Exercise →
Since only the words are wanted, reproduce every entry exactly and leave the images behind.

Data for the task →
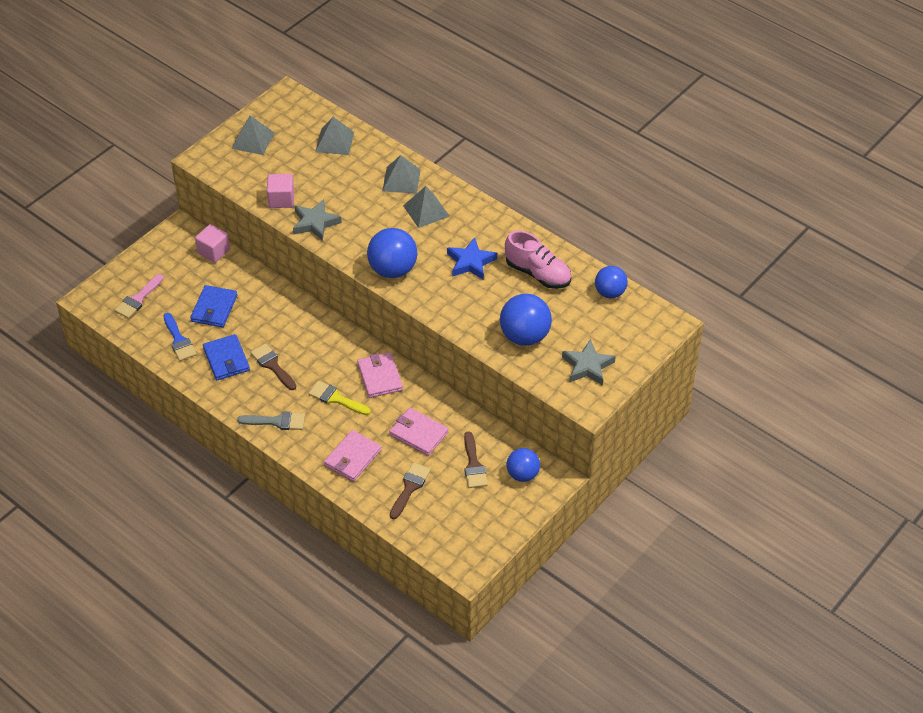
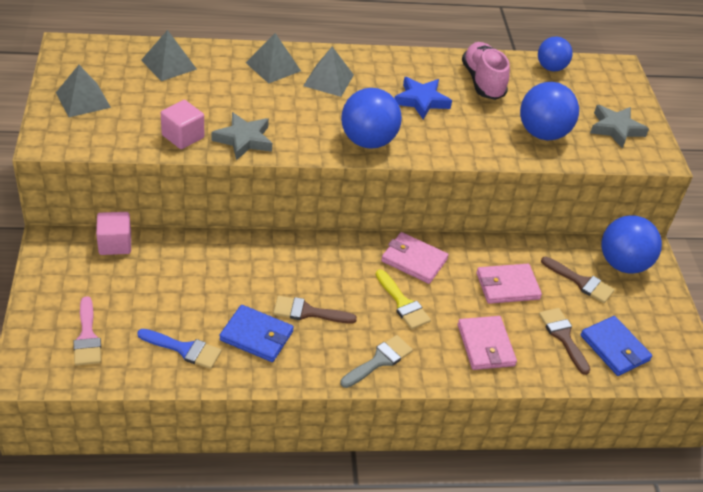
camera: 50 degrees left, 5 degrees down
(214, 308) = (182, 296): blue wallet -> blue wallet (614, 348)
(336, 398) = (403, 303): yellow brush -> yellow brush turned 105 degrees counterclockwise
(522, 474) = (622, 264): blue ball -> blue ball, size x1.55
(538, 273) = (482, 82): pink shoe -> pink shoe turned 90 degrees counterclockwise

Result of this task →
camera: 50 degrees left, 5 degrees down
(214, 308) = (182, 296): blue wallet -> blue wallet (614, 348)
(336, 398) = (403, 303): yellow brush -> yellow brush turned 105 degrees counterclockwise
(522, 474) = (622, 264): blue ball -> blue ball, size x1.55
(538, 273) = (482, 82): pink shoe -> pink shoe turned 90 degrees counterclockwise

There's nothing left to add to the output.